Exercise objective
Needed from the data below: all lines that contain the word "pink".

Supplied records

▼

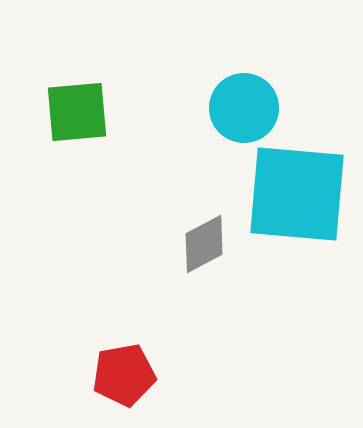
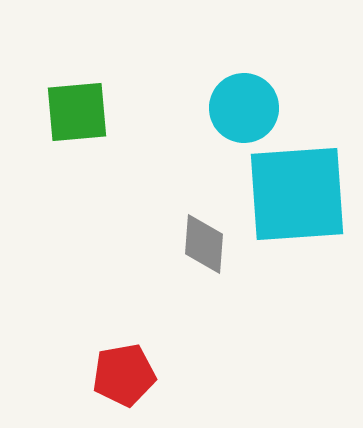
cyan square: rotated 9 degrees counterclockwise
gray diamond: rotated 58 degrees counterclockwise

▲
▼

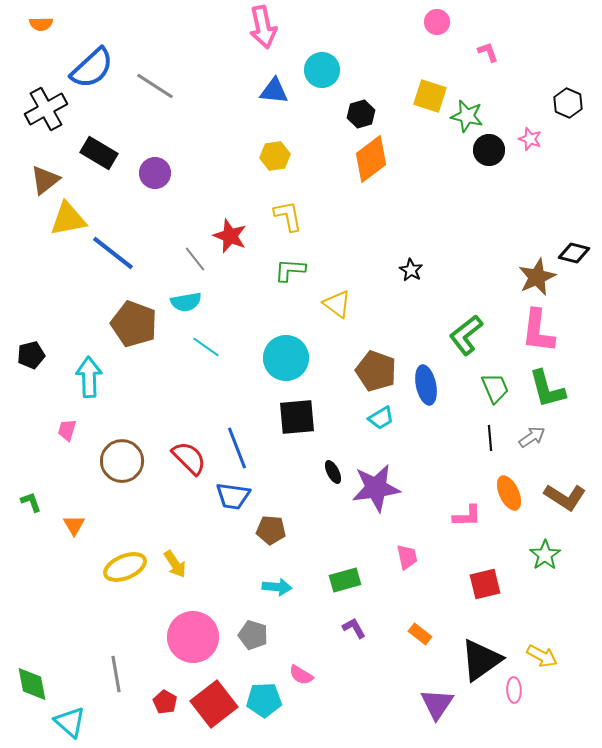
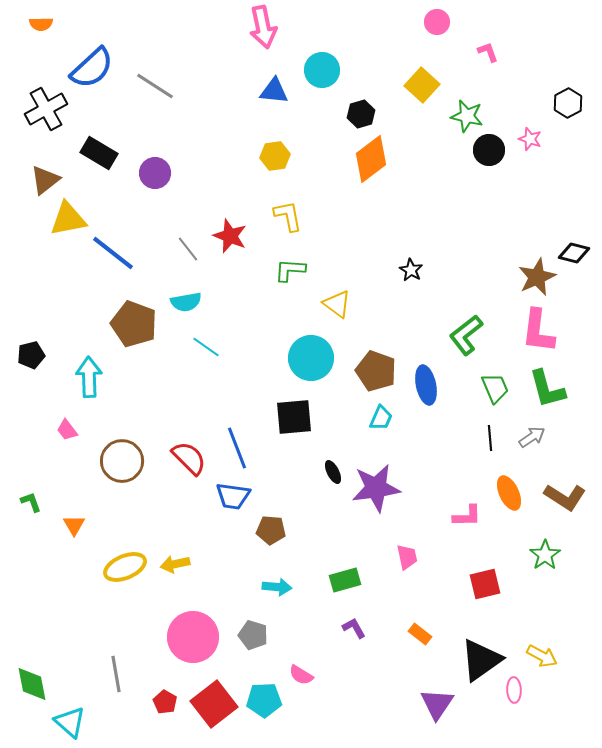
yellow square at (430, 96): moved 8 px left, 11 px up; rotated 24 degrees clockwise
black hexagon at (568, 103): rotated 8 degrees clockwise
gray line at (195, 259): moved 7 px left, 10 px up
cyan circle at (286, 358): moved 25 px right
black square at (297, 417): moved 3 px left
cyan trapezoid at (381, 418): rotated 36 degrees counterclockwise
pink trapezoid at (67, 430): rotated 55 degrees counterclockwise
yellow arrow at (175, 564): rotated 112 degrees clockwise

▲
▼

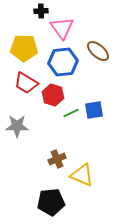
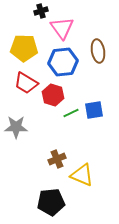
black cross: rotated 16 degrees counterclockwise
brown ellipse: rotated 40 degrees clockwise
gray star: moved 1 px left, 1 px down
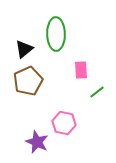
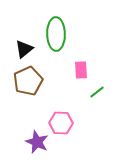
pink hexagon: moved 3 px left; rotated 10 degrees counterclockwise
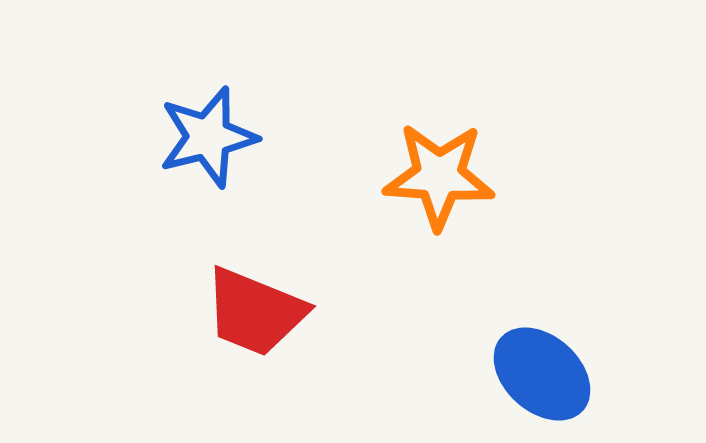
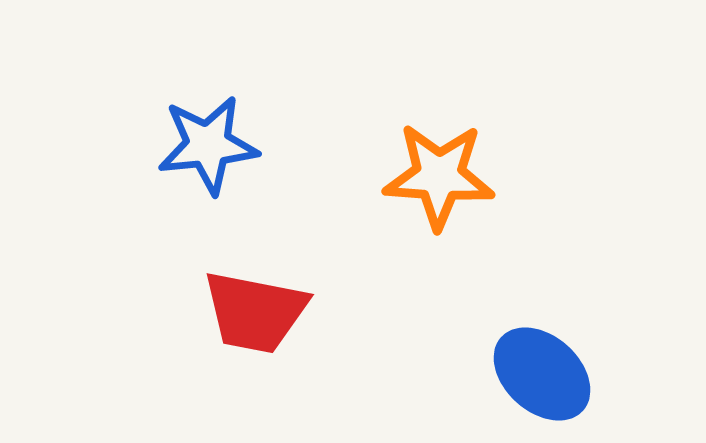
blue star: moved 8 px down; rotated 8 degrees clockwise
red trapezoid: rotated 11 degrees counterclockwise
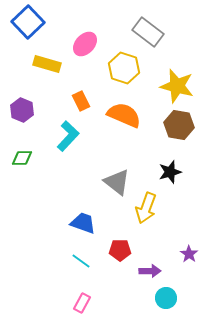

▲

Worked solution
pink trapezoid at (67, 430): rotated 55 degrees counterclockwise
pink hexagon: moved 3 px left; rotated 10 degrees counterclockwise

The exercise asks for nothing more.